— Provided entries —
○ ○ ○ ○

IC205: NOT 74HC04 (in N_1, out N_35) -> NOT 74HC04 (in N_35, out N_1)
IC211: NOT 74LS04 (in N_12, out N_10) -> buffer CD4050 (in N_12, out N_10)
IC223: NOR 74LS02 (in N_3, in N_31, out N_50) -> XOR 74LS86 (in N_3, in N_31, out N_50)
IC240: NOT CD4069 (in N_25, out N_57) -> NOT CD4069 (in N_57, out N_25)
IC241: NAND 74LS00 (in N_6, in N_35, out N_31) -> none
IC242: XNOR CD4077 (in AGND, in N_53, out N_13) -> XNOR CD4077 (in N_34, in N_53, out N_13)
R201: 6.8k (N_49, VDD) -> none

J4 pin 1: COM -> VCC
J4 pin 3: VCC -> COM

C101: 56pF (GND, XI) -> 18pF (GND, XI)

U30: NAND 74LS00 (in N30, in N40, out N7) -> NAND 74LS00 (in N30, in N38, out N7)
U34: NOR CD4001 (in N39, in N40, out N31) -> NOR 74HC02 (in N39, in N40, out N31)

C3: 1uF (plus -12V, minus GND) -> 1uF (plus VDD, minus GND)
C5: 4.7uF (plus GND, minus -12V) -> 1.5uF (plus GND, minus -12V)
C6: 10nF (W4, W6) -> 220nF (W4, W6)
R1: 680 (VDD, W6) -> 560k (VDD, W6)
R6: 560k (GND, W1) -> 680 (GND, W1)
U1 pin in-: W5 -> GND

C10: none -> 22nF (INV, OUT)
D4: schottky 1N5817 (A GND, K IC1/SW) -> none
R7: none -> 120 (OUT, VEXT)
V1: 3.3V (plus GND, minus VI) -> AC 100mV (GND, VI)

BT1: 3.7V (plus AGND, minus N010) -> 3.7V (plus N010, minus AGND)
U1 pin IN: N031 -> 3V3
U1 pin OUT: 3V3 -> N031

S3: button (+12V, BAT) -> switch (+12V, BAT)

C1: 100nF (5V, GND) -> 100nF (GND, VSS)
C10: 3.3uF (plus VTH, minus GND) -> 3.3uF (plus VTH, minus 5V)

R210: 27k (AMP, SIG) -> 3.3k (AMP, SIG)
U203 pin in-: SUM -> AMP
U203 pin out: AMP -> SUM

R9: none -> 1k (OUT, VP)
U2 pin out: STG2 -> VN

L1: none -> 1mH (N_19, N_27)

○ ○ ○ ○

— What you are asked to do —
The expected response consists solely of the lines from the one with "C6: 10nF (W4, W6) -> 220nF (W4, W6)" through the end of the records, repeated exactly.

— Written response —
C6: 10nF (W4, W6) -> 220nF (W4, W6)
R1: 680 (VDD, W6) -> 560k (VDD, W6)
R6: 560k (GND, W1) -> 680 (GND, W1)
U1 pin in-: W5 -> GND

C10: none -> 22nF (INV, OUT)
D4: schottky 1N5817 (A GND, K IC1/SW) -> none
R7: none -> 120 (OUT, VEXT)
V1: 3.3V (plus GND, minus VI) -> AC 100mV (GND, VI)

BT1: 3.7V (plus AGND, minus N010) -> 3.7V (plus N010, minus AGND)
U1 pin IN: N031 -> 3V3
U1 pin OUT: 3V3 -> N031

S3: button (+12V, BAT) -> switch (+12V, BAT)

C1: 100nF (5V, GND) -> 100nF (GND, VSS)
C10: 3.3uF (plus VTH, minus GND) -> 3.3uF (plus VTH, minus 5V)

R210: 27k (AMP, SIG) -> 3.3k (AMP, SIG)
U203 pin in-: SUM -> AMP
U203 pin out: AMP -> SUM

R9: none -> 1k (OUT, VP)
U2 pin out: STG2 -> VN

L1: none -> 1mH (N_19, N_27)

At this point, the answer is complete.